### TASK TO CARRY OUT
The records are to be repeated in full, with the images removed.

[Start of section]

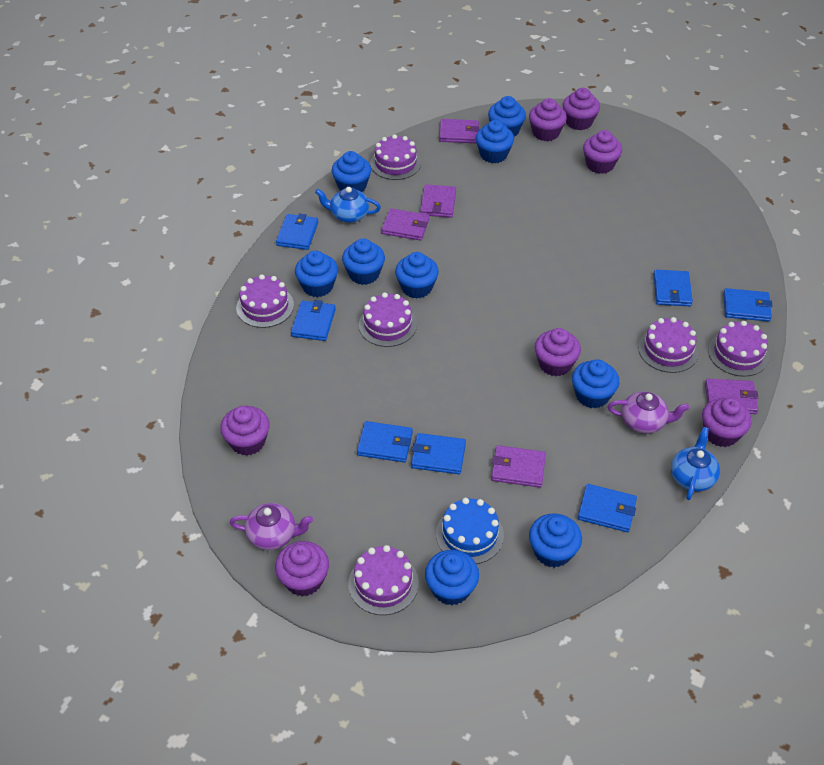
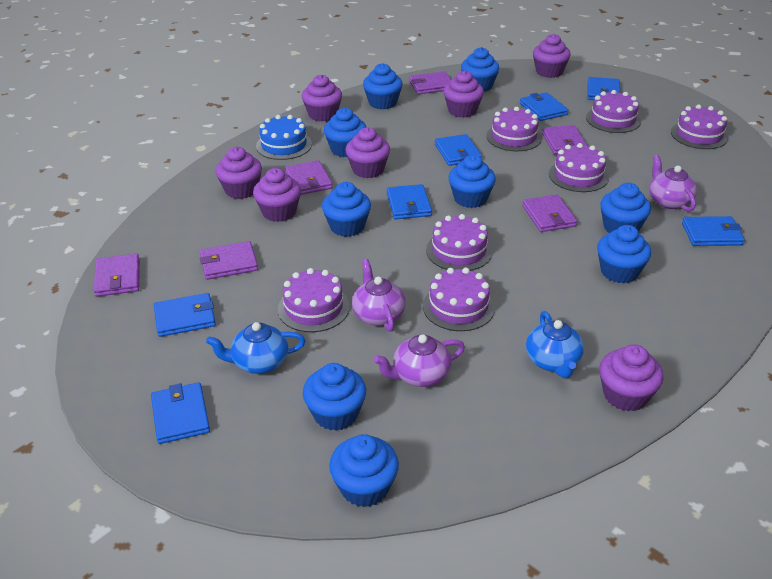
purple cake: 6 -> 7
purple teapot: 2 -> 3
purple wallet: 5 -> 6

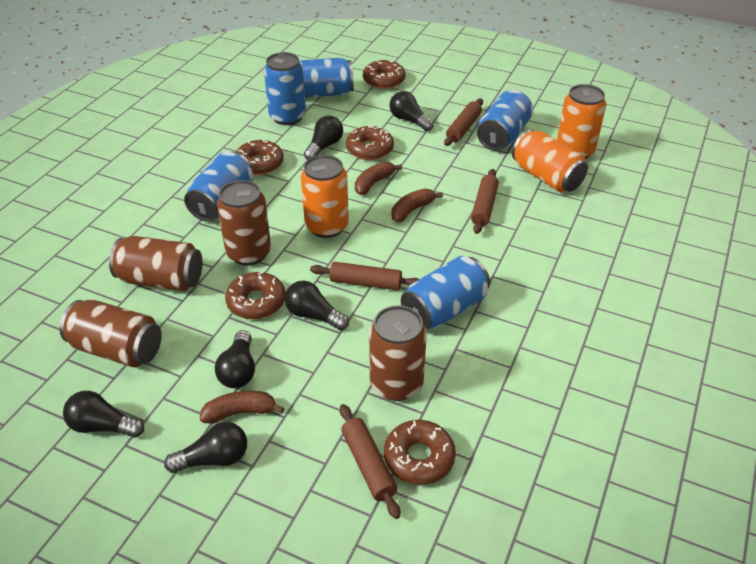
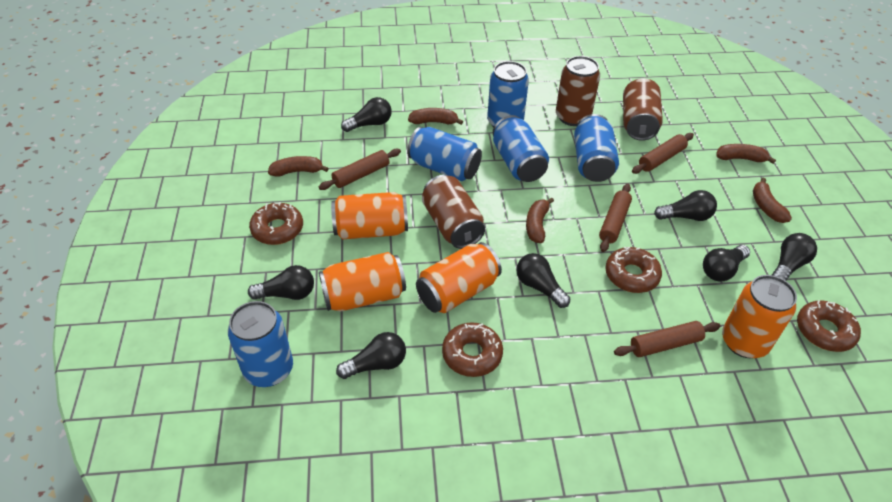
black light bulb: 6 -> 7
brown banana: 3 -> 5
brown can: 4 -> 3
brown donut: 5 -> 4
orange can: 3 -> 4

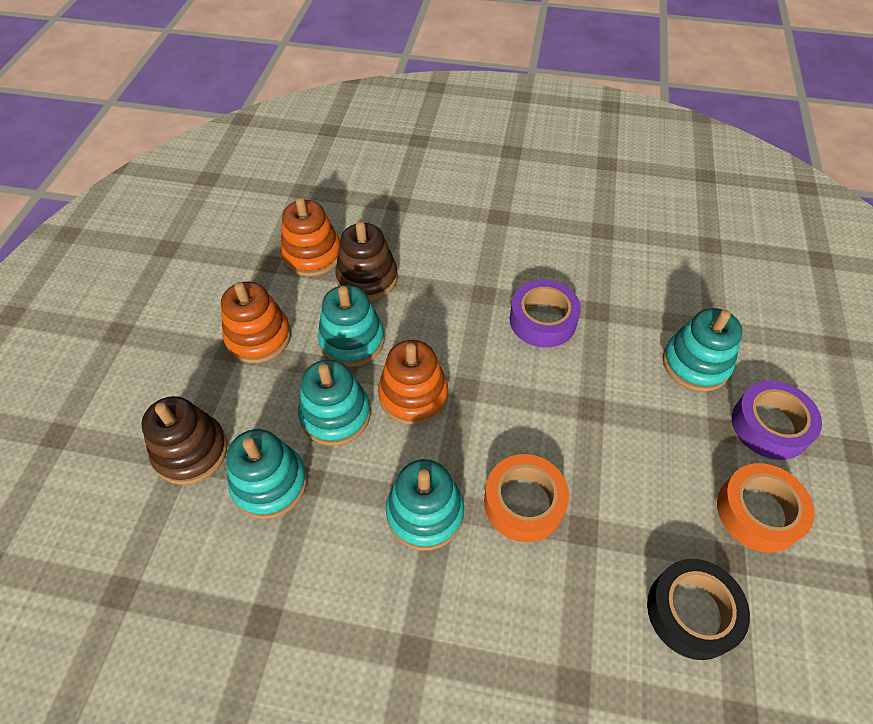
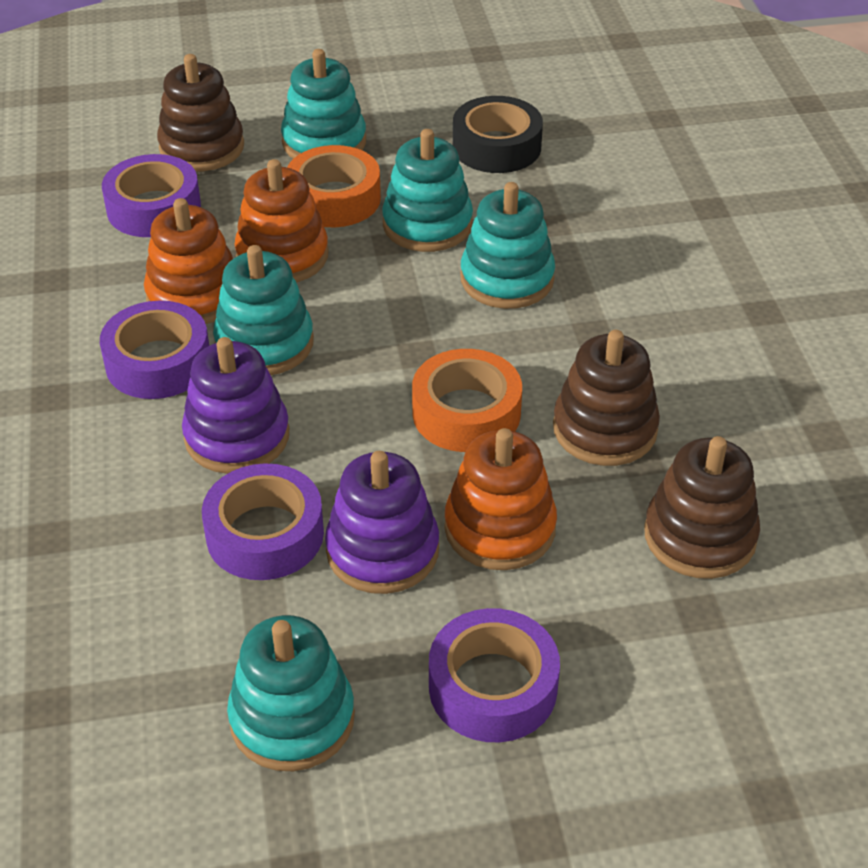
brown stacking toy: 2 -> 3
purple stacking toy: 0 -> 2
purple tape: 2 -> 4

[End of section]

### ANSWER BOX
purple cake: 6 -> 7
purple teapot: 2 -> 3
purple wallet: 5 -> 6

black light bulb: 6 -> 7
brown banana: 3 -> 5
brown can: 4 -> 3
brown donut: 5 -> 4
orange can: 3 -> 4

brown stacking toy: 2 -> 3
purple stacking toy: 0 -> 2
purple tape: 2 -> 4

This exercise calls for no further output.